» **Exercise**: Report every line of the material that contains the string "schottky".

—————

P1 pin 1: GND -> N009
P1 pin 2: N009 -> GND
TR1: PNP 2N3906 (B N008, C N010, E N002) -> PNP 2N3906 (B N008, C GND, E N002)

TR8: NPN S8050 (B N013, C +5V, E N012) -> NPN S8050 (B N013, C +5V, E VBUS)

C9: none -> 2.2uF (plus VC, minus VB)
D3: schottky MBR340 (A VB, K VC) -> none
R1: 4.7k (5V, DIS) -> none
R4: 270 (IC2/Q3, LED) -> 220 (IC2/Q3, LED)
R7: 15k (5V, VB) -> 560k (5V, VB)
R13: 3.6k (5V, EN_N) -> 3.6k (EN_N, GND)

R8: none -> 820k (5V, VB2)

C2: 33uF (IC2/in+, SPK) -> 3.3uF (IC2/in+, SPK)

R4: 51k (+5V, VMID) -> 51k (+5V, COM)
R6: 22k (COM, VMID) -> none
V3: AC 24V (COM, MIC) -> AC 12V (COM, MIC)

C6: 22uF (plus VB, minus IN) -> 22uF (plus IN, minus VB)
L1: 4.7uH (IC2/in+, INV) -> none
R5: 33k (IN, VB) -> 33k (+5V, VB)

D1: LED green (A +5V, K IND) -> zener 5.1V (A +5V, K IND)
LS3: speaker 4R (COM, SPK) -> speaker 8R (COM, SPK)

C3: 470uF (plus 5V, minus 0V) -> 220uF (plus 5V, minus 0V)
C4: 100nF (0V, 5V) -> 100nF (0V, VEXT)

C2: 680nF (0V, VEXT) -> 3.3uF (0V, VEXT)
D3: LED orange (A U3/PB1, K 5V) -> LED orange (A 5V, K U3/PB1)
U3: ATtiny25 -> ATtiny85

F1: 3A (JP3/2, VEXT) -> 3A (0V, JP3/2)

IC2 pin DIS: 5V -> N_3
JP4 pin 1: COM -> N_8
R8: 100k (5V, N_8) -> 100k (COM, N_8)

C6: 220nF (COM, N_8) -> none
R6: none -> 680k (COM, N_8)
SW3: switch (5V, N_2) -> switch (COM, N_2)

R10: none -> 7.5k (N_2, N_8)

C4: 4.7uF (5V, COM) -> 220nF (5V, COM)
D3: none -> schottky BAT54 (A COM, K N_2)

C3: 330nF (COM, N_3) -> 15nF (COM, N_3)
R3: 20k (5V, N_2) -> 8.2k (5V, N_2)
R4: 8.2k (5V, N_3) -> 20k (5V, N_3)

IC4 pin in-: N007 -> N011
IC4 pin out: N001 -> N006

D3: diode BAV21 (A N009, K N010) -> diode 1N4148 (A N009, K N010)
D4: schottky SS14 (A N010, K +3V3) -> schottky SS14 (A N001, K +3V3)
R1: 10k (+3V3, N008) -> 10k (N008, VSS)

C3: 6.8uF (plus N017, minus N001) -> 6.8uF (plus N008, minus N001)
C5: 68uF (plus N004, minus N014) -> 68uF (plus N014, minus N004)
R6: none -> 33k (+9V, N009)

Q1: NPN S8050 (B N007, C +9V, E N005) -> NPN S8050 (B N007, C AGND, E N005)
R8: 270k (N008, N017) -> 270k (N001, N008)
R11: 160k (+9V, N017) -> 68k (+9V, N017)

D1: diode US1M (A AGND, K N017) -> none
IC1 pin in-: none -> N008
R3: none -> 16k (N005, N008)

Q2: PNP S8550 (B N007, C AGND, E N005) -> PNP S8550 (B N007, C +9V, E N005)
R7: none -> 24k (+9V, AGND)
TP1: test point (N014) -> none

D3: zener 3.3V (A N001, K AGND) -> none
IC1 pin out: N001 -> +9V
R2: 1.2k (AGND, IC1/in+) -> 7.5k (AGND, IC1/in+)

—————

» **Response to the exercise**:
D3: schottky MBR340 (A VB, K VC) -> none
D3: none -> schottky BAT54 (A COM, K N_2)
D4: schottky SS14 (A N010, K +3V3) -> schottky SS14 (A N001, K +3V3)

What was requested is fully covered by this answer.